**Problem requirements:** Return the following from the records below: each line, word for word, starting with the line that contains "rug: (218, 117)" and going on through the line that contains "door: (56, 203) -> (18, 112), hinge flipped", with nothing outside that range.

--- Information given Enclosed Below ---

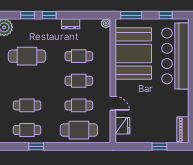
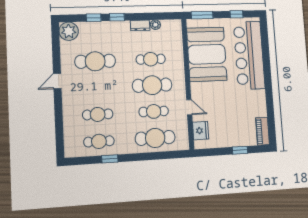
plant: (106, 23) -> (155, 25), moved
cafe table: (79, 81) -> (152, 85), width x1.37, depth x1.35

--- End of Enclosed Information given ---
--- Information given Enclosed Below ---

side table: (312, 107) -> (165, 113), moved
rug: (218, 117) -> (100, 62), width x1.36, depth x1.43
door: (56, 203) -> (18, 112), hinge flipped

--- End of Enclosed Information given ---

**Reply to the exercise:**
rug: (218, 117) -> (100, 62), width x1.36, depth x1.43
door: (56, 203) -> (18, 112), hinge flipped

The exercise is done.